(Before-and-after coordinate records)
===============

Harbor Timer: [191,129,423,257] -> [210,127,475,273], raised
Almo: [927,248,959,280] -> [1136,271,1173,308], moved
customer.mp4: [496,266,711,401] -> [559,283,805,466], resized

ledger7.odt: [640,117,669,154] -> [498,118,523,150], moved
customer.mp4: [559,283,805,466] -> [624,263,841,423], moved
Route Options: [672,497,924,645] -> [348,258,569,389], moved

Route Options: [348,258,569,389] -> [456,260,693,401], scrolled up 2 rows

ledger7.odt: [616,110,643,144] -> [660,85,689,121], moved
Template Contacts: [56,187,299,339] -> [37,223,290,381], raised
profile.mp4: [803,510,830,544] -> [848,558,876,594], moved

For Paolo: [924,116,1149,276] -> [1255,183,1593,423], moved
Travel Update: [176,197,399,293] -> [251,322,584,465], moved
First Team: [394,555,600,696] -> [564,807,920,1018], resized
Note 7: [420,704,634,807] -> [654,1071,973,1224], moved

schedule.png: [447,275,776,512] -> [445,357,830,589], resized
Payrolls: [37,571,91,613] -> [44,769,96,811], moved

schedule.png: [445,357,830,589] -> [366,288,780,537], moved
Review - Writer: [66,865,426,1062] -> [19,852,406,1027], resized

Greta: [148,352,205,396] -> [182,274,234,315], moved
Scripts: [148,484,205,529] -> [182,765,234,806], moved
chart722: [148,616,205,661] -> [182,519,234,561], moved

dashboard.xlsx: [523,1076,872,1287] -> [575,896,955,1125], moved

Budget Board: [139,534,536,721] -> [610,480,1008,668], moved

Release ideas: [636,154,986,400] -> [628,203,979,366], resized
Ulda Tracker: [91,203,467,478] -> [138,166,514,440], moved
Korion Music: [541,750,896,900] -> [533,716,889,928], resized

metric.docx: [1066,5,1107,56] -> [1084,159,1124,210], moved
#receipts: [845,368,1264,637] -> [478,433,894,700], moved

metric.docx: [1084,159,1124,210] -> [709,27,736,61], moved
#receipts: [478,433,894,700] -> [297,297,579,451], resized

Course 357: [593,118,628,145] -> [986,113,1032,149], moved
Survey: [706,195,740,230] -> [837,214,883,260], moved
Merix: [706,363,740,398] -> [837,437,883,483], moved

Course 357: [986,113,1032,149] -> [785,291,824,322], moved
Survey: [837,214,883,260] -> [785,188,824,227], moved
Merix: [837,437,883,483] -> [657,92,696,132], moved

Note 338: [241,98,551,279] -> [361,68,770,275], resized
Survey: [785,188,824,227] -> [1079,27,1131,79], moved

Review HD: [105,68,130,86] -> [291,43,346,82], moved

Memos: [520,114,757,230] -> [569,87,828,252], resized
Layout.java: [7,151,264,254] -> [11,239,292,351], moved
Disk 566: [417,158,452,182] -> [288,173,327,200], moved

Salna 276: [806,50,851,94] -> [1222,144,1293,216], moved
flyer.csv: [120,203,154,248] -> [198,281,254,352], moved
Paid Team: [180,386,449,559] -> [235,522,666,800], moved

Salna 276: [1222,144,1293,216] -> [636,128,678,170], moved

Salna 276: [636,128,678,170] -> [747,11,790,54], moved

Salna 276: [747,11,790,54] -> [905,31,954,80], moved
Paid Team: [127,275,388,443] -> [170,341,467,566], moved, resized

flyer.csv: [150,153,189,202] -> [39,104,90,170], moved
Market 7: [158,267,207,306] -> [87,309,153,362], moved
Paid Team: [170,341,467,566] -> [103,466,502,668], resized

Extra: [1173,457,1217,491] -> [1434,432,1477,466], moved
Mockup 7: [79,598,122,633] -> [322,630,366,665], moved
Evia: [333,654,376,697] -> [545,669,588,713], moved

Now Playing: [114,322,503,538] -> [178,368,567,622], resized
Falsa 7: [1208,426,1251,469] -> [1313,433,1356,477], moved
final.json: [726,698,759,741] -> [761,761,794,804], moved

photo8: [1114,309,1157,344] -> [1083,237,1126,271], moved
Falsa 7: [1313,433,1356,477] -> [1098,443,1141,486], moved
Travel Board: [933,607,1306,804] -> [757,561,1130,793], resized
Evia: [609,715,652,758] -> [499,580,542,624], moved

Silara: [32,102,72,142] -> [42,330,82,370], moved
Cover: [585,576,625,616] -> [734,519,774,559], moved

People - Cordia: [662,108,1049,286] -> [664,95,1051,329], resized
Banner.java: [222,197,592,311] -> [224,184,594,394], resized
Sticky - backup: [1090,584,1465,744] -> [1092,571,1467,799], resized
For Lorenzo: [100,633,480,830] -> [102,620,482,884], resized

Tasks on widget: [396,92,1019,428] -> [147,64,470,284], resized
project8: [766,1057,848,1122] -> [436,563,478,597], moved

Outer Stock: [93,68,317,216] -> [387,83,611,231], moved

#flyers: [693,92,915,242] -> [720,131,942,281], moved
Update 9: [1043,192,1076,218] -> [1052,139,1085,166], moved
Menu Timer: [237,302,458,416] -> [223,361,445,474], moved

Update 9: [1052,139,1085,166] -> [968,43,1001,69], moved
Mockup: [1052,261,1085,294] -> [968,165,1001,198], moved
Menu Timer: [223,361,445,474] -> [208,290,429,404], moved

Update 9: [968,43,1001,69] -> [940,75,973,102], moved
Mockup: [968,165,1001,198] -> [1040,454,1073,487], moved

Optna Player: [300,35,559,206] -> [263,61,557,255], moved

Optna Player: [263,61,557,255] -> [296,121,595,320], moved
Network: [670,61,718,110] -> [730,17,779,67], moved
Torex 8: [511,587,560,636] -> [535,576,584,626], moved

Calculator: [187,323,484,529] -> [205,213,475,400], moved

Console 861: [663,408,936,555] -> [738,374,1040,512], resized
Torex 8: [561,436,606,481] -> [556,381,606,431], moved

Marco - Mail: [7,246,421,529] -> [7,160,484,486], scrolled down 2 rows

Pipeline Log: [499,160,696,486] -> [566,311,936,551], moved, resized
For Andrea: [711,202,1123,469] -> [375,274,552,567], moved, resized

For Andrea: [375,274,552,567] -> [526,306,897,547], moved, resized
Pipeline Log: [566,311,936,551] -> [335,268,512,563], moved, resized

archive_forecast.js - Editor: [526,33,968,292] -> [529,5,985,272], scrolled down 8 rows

===============

- [Exercise instructions] Your task is to write out, exactly, the line that contains "Sticky - backup: [1090,584,1465,744]" and each line after it to the end of the data, with no other lines.

- [Reply]
Sticky - backup: [1090,584,1465,744] -> [1092,571,1467,799], resized
For Lorenzo: [100,633,480,830] -> [102,620,482,884], resized

Tasks on widget: [396,92,1019,428] -> [147,64,470,284], resized
project8: [766,1057,848,1122] -> [436,563,478,597], moved

Outer Stock: [93,68,317,216] -> [387,83,611,231], moved

#flyers: [693,92,915,242] -> [720,131,942,281], moved
Update 9: [1043,192,1076,218] -> [1052,139,1085,166], moved
Menu Timer: [237,302,458,416] -> [223,361,445,474], moved

Update 9: [1052,139,1085,166] -> [968,43,1001,69], moved
Mockup: [1052,261,1085,294] -> [968,165,1001,198], moved
Menu Timer: [223,361,445,474] -> [208,290,429,404], moved

Update 9: [968,43,1001,69] -> [940,75,973,102], moved
Mockup: [968,165,1001,198] -> [1040,454,1073,487], moved

Optna Player: [300,35,559,206] -> [263,61,557,255], moved

Optna Player: [263,61,557,255] -> [296,121,595,320], moved
Network: [670,61,718,110] -> [730,17,779,67], moved
Torex 8: [511,587,560,636] -> [535,576,584,626], moved

Calculator: [187,323,484,529] -> [205,213,475,400], moved

Console 861: [663,408,936,555] -> [738,374,1040,512], resized
Torex 8: [561,436,606,481] -> [556,381,606,431], moved

Marco - Mail: [7,246,421,529] -> [7,160,484,486], scrolled down 2 rows

Pipeline Log: [499,160,696,486] -> [566,311,936,551], moved, resized
For Andrea: [711,202,1123,469] -> [375,274,552,567], moved, resized

For Andrea: [375,274,552,567] -> [526,306,897,547], moved, resized
Pipeline Log: [566,311,936,551] -> [335,268,512,563], moved, resized

archive_forecast.js - Editor: [526,33,968,292] -> [529,5,985,272], scrolled down 8 rows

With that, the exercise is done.